**TASK TO CARRY OUT**.
Find each line in the records that contains the string "shown" and copy those lines.

**DATASET RECORDS**.
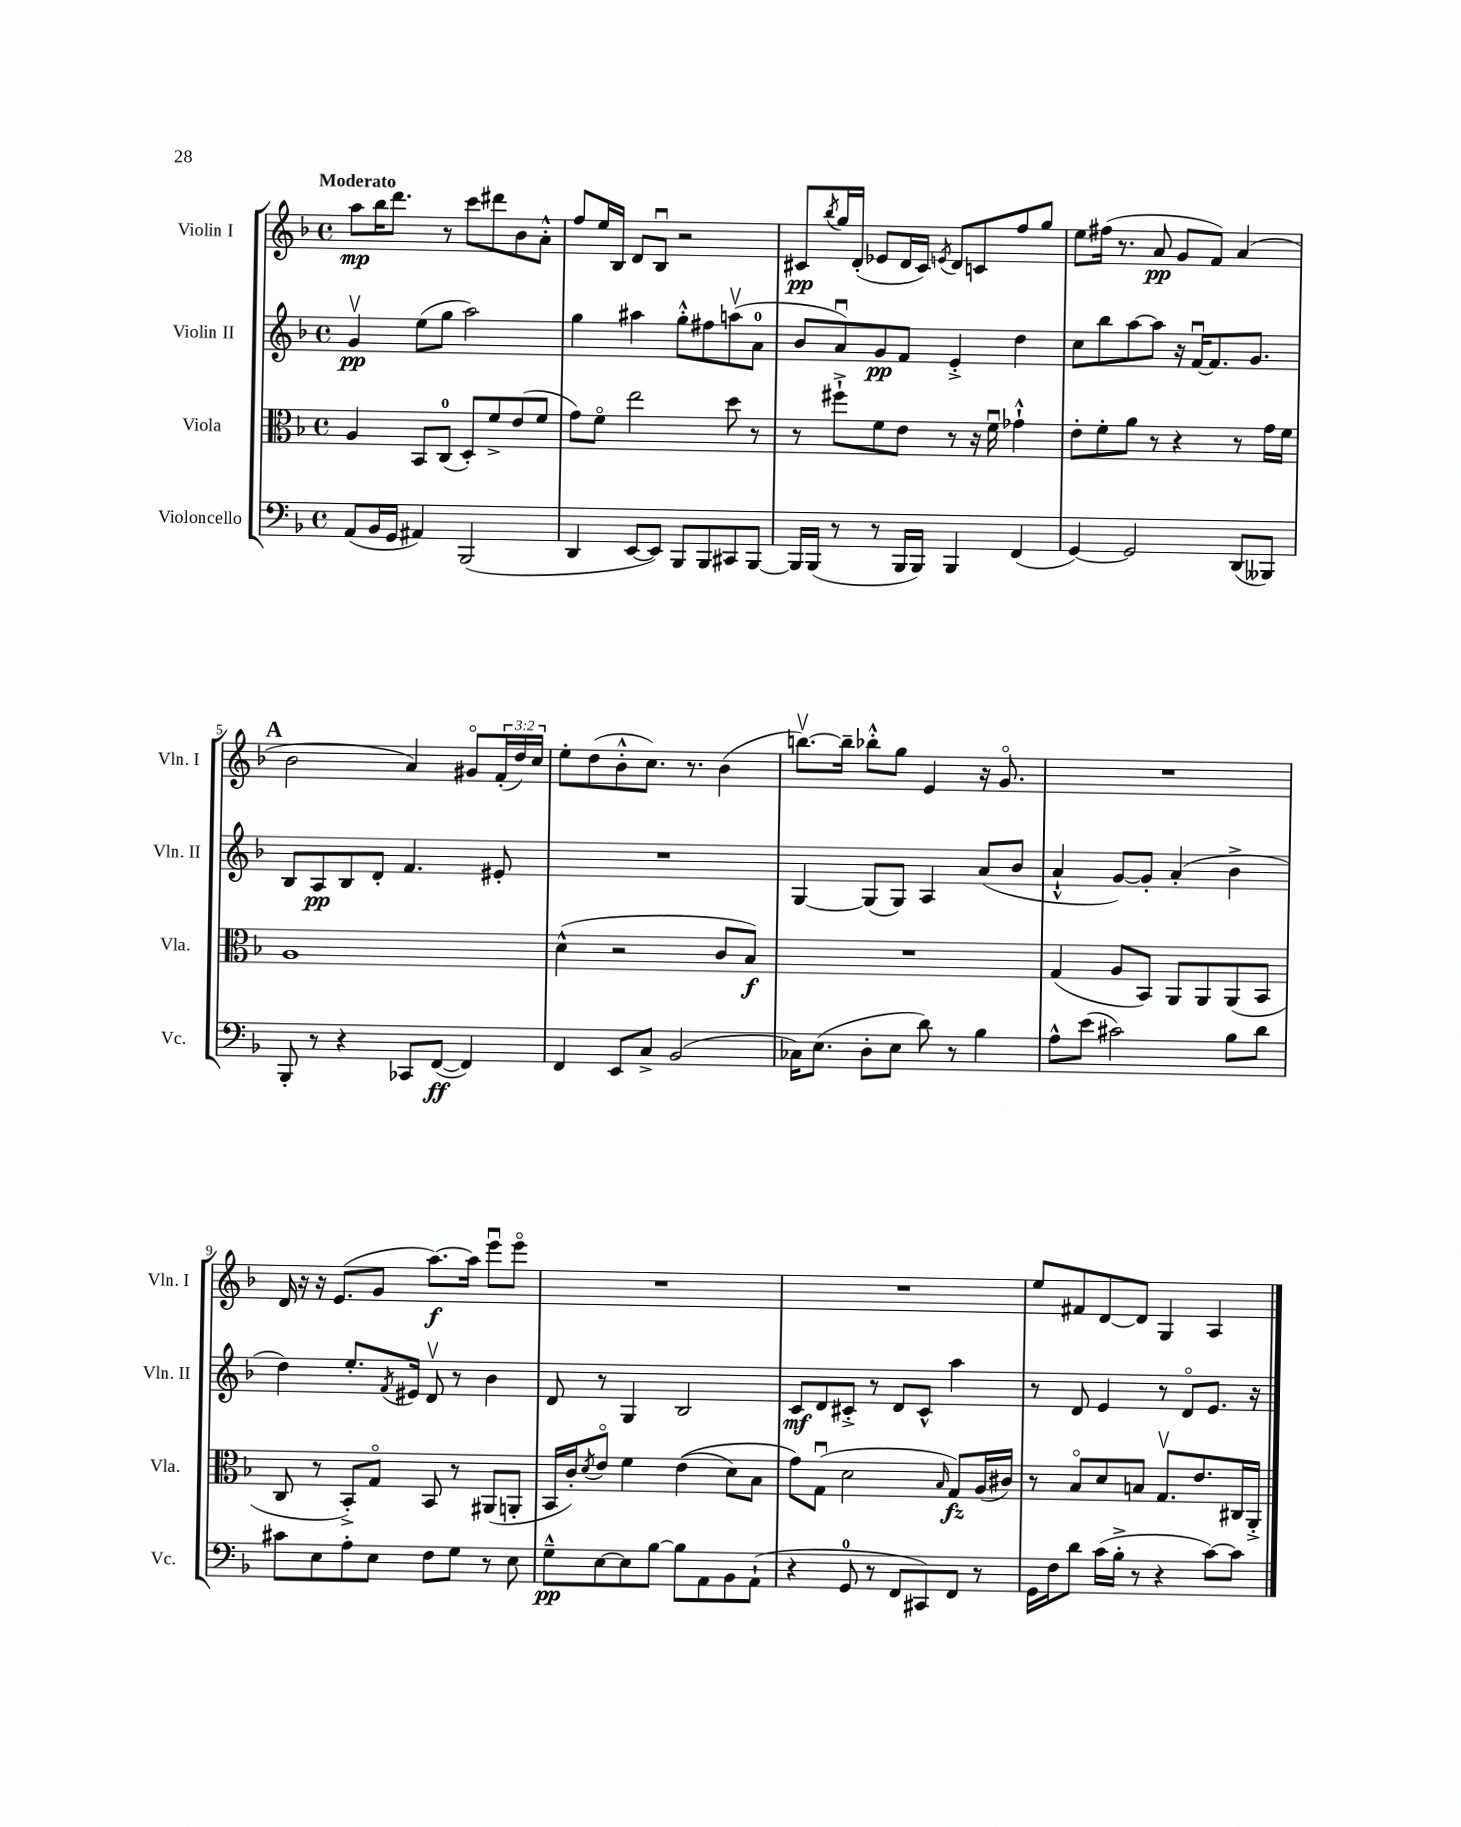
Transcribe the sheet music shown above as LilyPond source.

<<
\new StaffGroup <<
\new Staff = "s0" \with { instrumentName = "Violin I" shortInstrumentName = "Vln. I" } {
    \clef treble \key f \major \defaultTimeSignature \time 4/4 \override Staff.TupletNumber.text = #tuplet-number::calc-fraction-text \tempo "Moderato"
    a''8\mp bes''16 d'''8. r8 c'''8 dis'''8 bes'8 a'8-.-^ |
    f''8 e''16 bes16 d'8 bes8\downbow r2 |
    cis'8\pp \acciaccatura { bes''8 } g''16 d'16-.( ees'8 d'16 cis'16) \acciaccatura { e'8 } d'8 c'8 f''8 g''8 |
    e''8 fis''16( r8. a'8\pp g'8 f'8) a'4( |
    \mark \markup { \bold "A" } bes'2 a'4) gis'8\flageolet \tuplet 3/2 { f'16-.( d''16) c''16 } |
    e''8-. d''8( bes'8-.-^ c''8.) r8. bes'4( |
    b''8.~\upbow) b''16-- bes''8-.-^ g''8 e'4 r16 g'8.\flageolet |
    R1 |
    d'16 r16 r16 e'8.( g'8 a''8.~\f) a''16 e'''8\downbow e'''8\flageolet |
    R1 |
    R1 |
    e''8 fis'8 d'8~ d'8 g4 a4 \bar "|." |
}
\new Staff = "s1" \with { instrumentName = "Violin II" shortInstrumentName = "Vln. II" } {
    \clef treble \key f \major \defaultTimeSignature \time 4/4
    g'4\upbow\pp e''8( g''8 a''2) |
    g''4 ais''4 g''8-.-^ fis''8 a''8\upbow( a'8-0 |
    bes'8 a'8\downbow) g'8\pp f'8 e'4-.-> d''4 |
    c''8 bes''8 a''8~ a''8 r16 f'16~\downbow f'8. g'8. |
    \mark \markup { \bold "A" } bes8 a8\pp bes8 d'8-. f'4. eis'8-. |
    R1 |
    g4~ g8( g8) a4 a'8( bes'8 |
    a'4-!-^ g'8~) g'8-. a'4-.( bes'4-> |
    d''4) e''8.-. \acciaccatura { f'8 } eis'16 d'8\upbow r8 bes'4 |
    d'8 r8 g4 bes2 |
    c'8\mf d'8 cis'8-.-> r8 d'8 cis'8-^ a''4 |
    r8 d'8 e'4 r8 d'8\flageolet e'8. r16 \bar "|." |
}
\new Staff = "s2" \with { instrumentName = "Viola" shortInstrumentName = "Vla." } {
    \clef alto \key f \major \defaultTimeSignature \time 4/4
    a4 bes,8 c8-0( d8-.) f'8-> e'8( f'8 |
    g'8) f'8\flageolet e''2 d''8 r8 |
    r8 fis''8-!-> f'8 e'8 r8 r16 f'16\downbow ges'4-!-^ |
    e'8-. f'8-. a'8 r8 r4 r8 g'16 f'16 |
    \mark \markup { \bold "A" } a1 |
    d'4-^( r2 c'8 bes8\f) |
    R1 |
    g4( a8 bes,8) a,8 a,8 a,8( bes,8 |
    c8 r8 bes,8-.->) g8\flageolet bes,8 r8 ais,8( a,8-. |
    bes,16 c'16-.) \acciaccatura { d'8 } e'8\flageolet f'4 e'4(\( d'8) bes8 |
    g'8\) g8\downbow( d'2 \grace { bes16 } g8\fz) a16( cis'16) |
    r8 bes8\flageolet d'8 b8 g8.\upbow e'8. cis16 a,16-.-> \bar "|." |
}
\new Staff = "s3" \with { instrumentName = "Violoncello" shortInstrumentName = "Vc." } {
    \clef bass \key f \major \defaultTimeSignature \time 4/4
    a,8( bes,16 g,16 ais,4) bes,,2( |
    d,4 e,8~ e,8) bes,,8 bes,,8 cis,8 bes,,8~ |
    bes,,16 bes,,16( r8 r8 bes,,16 bes,,16) bes,,4 f,4( |
    g,4~) g,2 d,8( beses,,8) |
    \mark \markup { \bold "A" } bes,,8-. r8 r4 ces,8 f,8~\ff( f,4) |
    f,4 e,8 c8-> bes,2( |
    ces16) e8.( d8-. e8 d'8) r8 bes4 |
    a8-^ e'8( cis'2) bes8 d'8 |
    cis'8 e8 a8-. e8 f8 g8 r8 e8 |
    g8---^\pp e8~ e8 bes8~ bes8 a,8 bes,8 a,8-!( |
    r4 g,8-0 r8 f,8 cis,8) f,8 r8 |
    g,16 f16 d'8 c'16( bes16-.-> r8 r4 c'8~) c'8 \bar "|." |
}
>>
>>
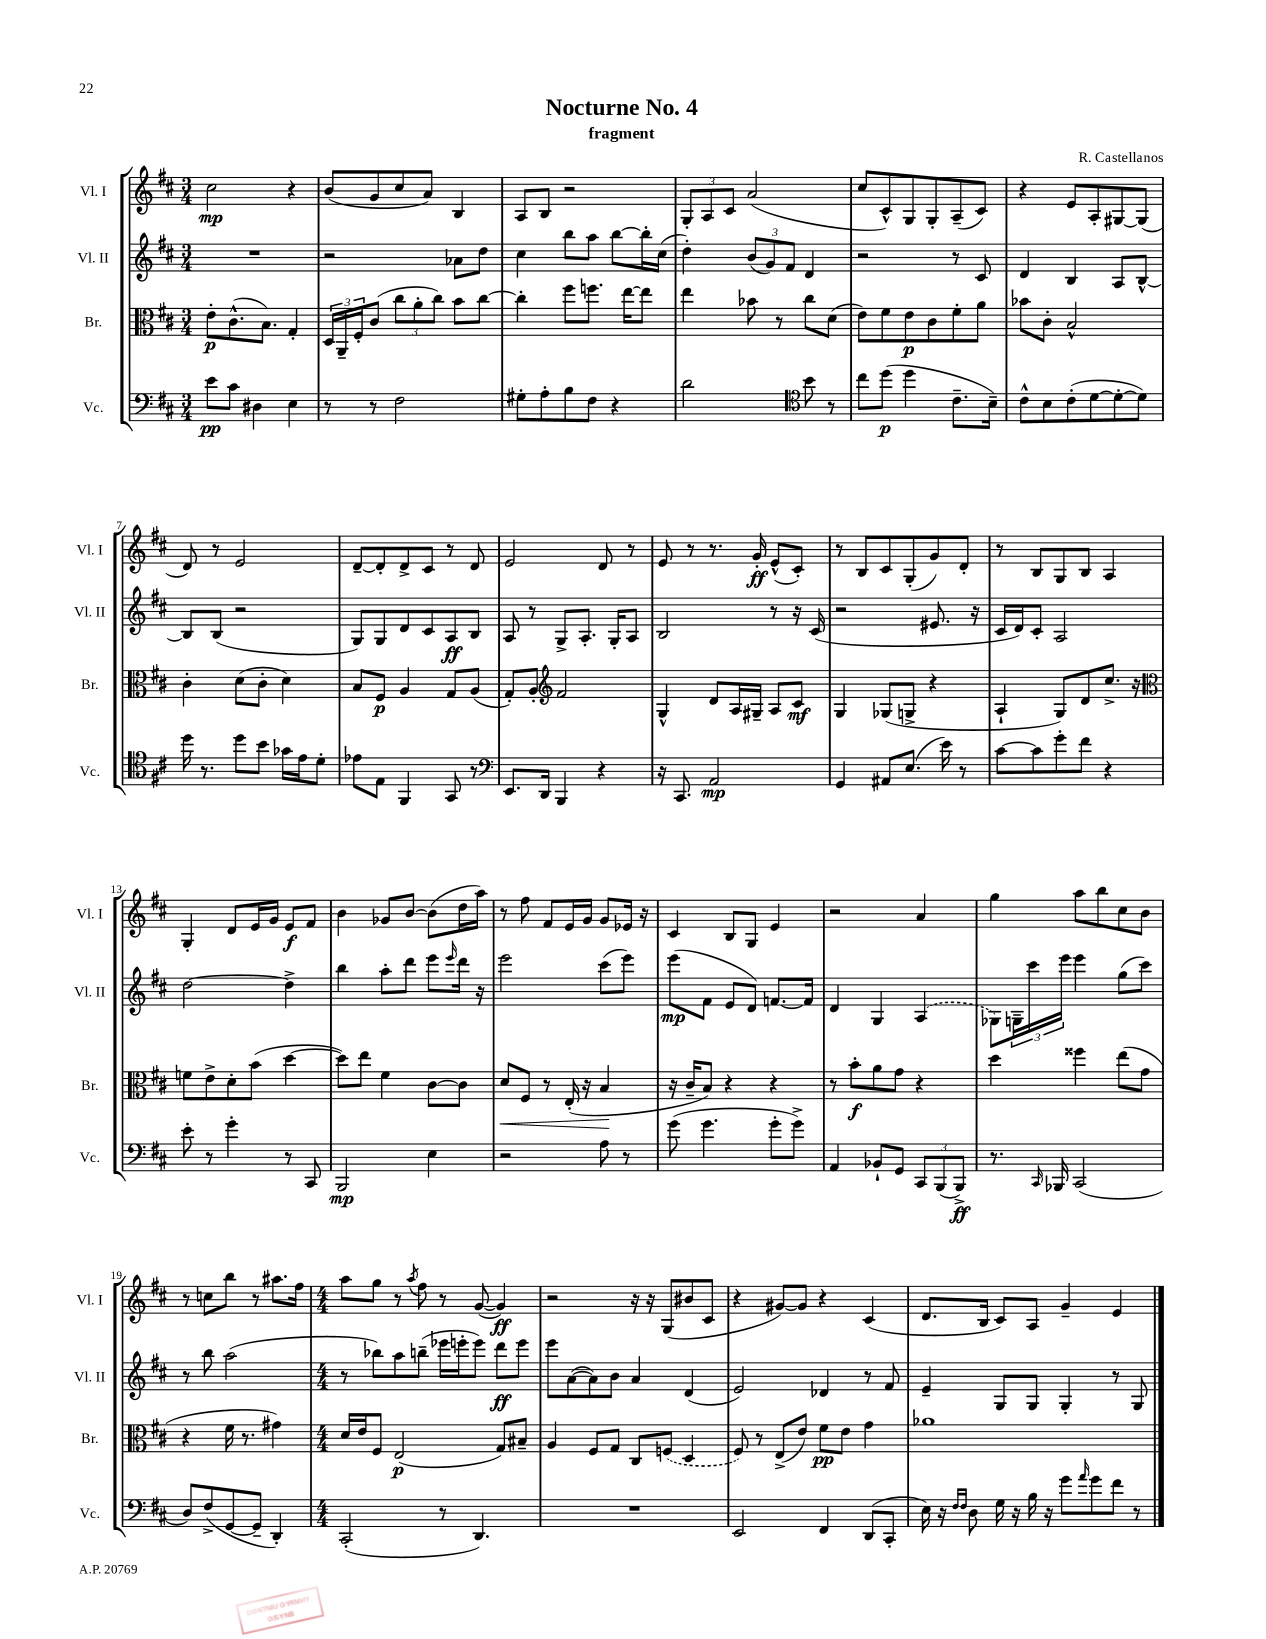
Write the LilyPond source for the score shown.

\header { title = "Nocturne No. 4" composer = "R. Castellanos" subtitle = "fragment" }
<<
\new StaffGroup <<
\new Staff = "s0" \with { instrumentName = "Vl. I" shortInstrumentName = "Vl. I" } {
    \clef treble \key d \major \numericTimeSignature \time 3/4
    cis''2\mp r4 |
    b'8( g'8 cis''8 a'8) b4 |
    a8 b8 r2 |
    \tuplet 3/2 { g8-. a8 cis'8 } a'2( |
    cis''8 cis'8-^) g8 g8-. a8--( cis'8) |
    r4 e'8 a8-. gis8~ gis8( |
    d'8) r8 e'2 |
    d'8~-- d'8-. d'8-> cis'8 r8 d'8 |
    e'2 d'8 r8 |
    e'8 r8 r8. g'16-.\ff e'8-^( cis'8-.) |
    r8 b8 cis'8 g8-.( g'8) d'8-. |
    r8 b8 g8 b8 a4 |
    g4-. d'8 e'16 g'16 e'8\f fis'8 |
    b'4 ges'8 b'8~ b'8( d''16 a''16) |
    r8 fis''8 fis'8 e'16 g'16 g'8 ees'16 r16 |
    cis'4 b8 g8 e'4 |
    r2 a'4 |
    g''4 a''8 b''8 cis''8 b'8 |
    r8 c''8 b''8 r8 ais''8. fis''16 |
    \numericTimeSignature \time 4/4 a''8 g''8 r8 \acciaccatura { a''8 } fis''8 r8 g'8~( g'4\ff) |
    r2 r16 r16 g8( bis'8 cis'8 |
    r4 gis'8~) gis'8 r4 cis'4( |
    d'8. b16 cis'8) a8 g'4-- e'4 \bar "|." |
}
\new Staff = "s1" \with { instrumentName = "Vl. II" shortInstrumentName = "Vl. II" } {
    \clef treble \key d \major \numericTimeSignature \time 3/4
    R2. |
    r2 aes'8 d''8 |
    cis''4 b''8 a''8 b''8~ b''16-. cis''16( |
    d''4-.) \tuplet 3/2 { b'8( g'8) fis'8 } d'4 |
    r2 r8 cis'8 |
    d'4 b4 a8 b8~-^ |
    b8 b8( r2 |
    g8) g8 d'8 cis'8 a8\ff b8 |
    a8 r8 g8-> a8.-. g16-. a8 |
    b2 r8 r16 cis'16( |
    r2 eis'8. r16 |
    cis'16 d'16) cis'8-. a2 |
    d''2~ d''4-> |
    b''4 a''8-. d'''8 e'''8 \grace { e'''16 } d'''16 r16 |
    e'''2 cis'''8( e'''8) |
    e'''8\mp( fis'8 e'8 d'8) f'8.~ f'16 |
    d'4 g4 \once \slurDashed a4( |
    ges8) \tuplet 3/2 { g16-- cis'''16 e'''16 } e'''4 g''8( cis'''8) |
    r8 b''8 a''2( |
    \numericTimeSignature \time 4/4 r8 bes''8) a''8 b''8--( ees'''16 e'''16-. e'''8) d'''8\ff e'''8 |
    e'''8 a'8~( a'8) b'8 a'4 d'4( |
    e'2) des'4 r8 fis'8 |
    e'4-- g8 g8 g4-. r8 g8 \bar "|." |
}
\new Staff = "s2" \with { instrumentName = "Br." shortInstrumentName = "Br." } {
    \clef alto \key d \major \numericTimeSignature \time 3/4
    e'8-.\p cis'8.-^( b8.) g4-. |
    \tuplet 3/2 { d16 a,16-- fis16-. } cis'8( \tuplet 3/2 { cis''8 a'8-. cis''8) } b'8 cis''8~ |
    cis''4-. fis''8 f''8. e''16~ e''8 |
    e''4 bes'8 r8 cis''8 d'8( |
    e'8) fis'8 e'8\p cis'8 fis'8-. a'8 |
    bes'8 cis'8-. b2-^ |
    cis'4-. d'8( cis'8-. d'4) |
    b8 fis8\p a4 g8 a8( |
    g8-.) a8-. \clef treble fis'2 |
    g4-^ d'8 a16 gis16-- a8 cis'8\mf |
    g4 ges8( g8-> r4 |
    a4-! g8) d'8 cis''8.-> r16 |
    \clef alto f'8 e'8-> d'8-. b'8( d''4~ |
    d''8) e''8 fis'4 cis'8~ cis'8 |
    d'8\< fis8 r8 e16-.( r16 b4\! |
    r16 cis'16-- b8) r4 r4 |
    r8 b'8-.\f a'8 g'8 r4 |
    d''4 fisis''4 e''8( g'8 |
    r4 fis'16 r8. gis'4) |
    \numericTimeSignature \time 4/4 d'16 e'16 fis8 e2\p( g8) bis8-- |
    a4 fis8 g8 cis8 \once \slurDashed f8( d4 |
    fis8) r8 e8->( e'8) fis'8\pp e'8 g'4 |
    aes'1 \bar "|." |
}
\new Staff = "s3" \with { instrumentName = "Vc." shortInstrumentName = "Vc." } {
    \clef bass \key d \major \numericTimeSignature \time 3/4
    e'8\pp cis'8 dis4 e4 |
    r8 r8 fis2 |
    gis8-. a8-. b8 fis8 r4 |
    d'2 \clef tenor b'8 r8 |
    cis''8 d''8\p( d''4 cis'8.-- b16--) |
    cis'8-^ b8 cis'8-.( d'8~ d'8~-. d'8) |
    d''16 r8. d''8 b'8 ges'16 e'16 d'8-. |
    ees'8 e8 fis,4 g,8 r8 |
    \clef bass e,8. d,16 b,,4 r4 |
    r16 cis,8. a,2\mp |
    g,4 ais,8 e8.( e'16) r8 |
    cis'8~ cis'8 g'8-. fis'8 r4 |
    e'8-. r8 g'4-. r8 cis,8 |
    b,,2\mp e4 |
    r2 a8 r8 |
    g'8( g'4. g'8-. g'8->) |
    a,4 bes,8-! g,8 \tuplet 3/2 { cis,8 b,,8( b,,8->\ff) } |
    r8. \grace { cis,16 } bes,,16 cis,2( |
    d8) fis8->( g,8~ g,8-- d,4-.) |
    \numericTimeSignature \time 4/4 cis,2-.( r8 d,4.) |
    R1 |
    e,2 fis,4 d,8( cis,8-. |
    e16) r16 \grace { fis16 fis16 } d8 g16 r16 b16 r16 g'8 \grace { a'16 } g'8 fis'8 r8 \bar "|." |
}
>>
>>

**RESULT OF THE TASK**.
Transcribe the sheet music shown above as LilyPond source.
Write the LilyPond source for the score shown.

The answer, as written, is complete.